* [WHAT TO WORK ON] In the stretch of rows from the line containing "purple ellipse: moved 2 px up;" through the line containing "purple circle: moved 6 px right, 4 px up", switch "red ellipse" to "orange ellipse" and write those lines out again with everything else unchanged. Leave the pictures out of your answer.

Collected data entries
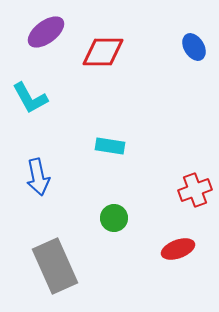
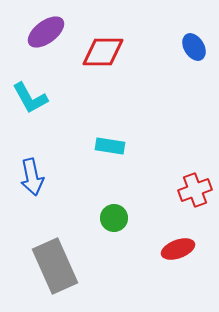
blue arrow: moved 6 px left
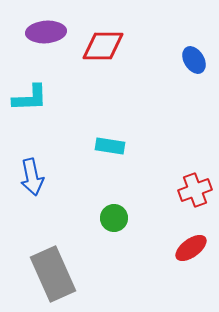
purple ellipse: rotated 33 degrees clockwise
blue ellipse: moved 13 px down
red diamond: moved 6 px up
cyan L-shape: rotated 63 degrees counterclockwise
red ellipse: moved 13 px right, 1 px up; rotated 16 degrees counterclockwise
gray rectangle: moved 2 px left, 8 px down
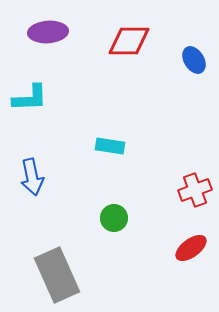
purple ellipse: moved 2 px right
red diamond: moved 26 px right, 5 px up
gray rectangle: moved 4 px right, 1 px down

* * *

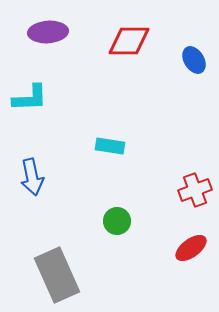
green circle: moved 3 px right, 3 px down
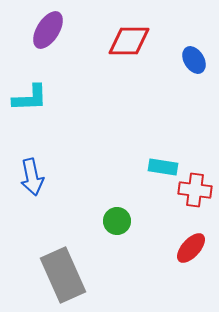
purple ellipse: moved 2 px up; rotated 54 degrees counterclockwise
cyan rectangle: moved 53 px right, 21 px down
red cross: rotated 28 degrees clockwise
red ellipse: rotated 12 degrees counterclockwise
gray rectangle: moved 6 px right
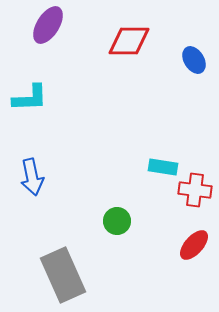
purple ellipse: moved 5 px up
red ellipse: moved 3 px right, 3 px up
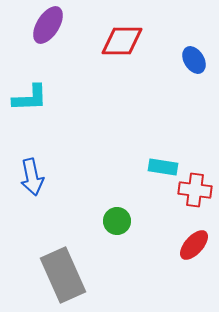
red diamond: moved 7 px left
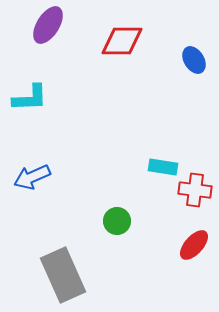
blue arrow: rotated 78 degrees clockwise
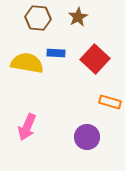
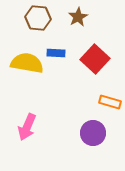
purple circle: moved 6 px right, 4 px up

* [COMPLETE OUTPUT]
purple ellipse: moved 2 px up; rotated 54 degrees counterclockwise
cyan rectangle: moved 53 px right, 21 px down
red cross: rotated 28 degrees clockwise
orange ellipse: rotated 12 degrees counterclockwise
gray rectangle: moved 6 px right
purple ellipse: moved 5 px up
orange ellipse: moved 3 px right, 3 px up
red diamond: moved 7 px left
blue arrow: rotated 78 degrees clockwise
purple circle: moved 6 px right, 4 px up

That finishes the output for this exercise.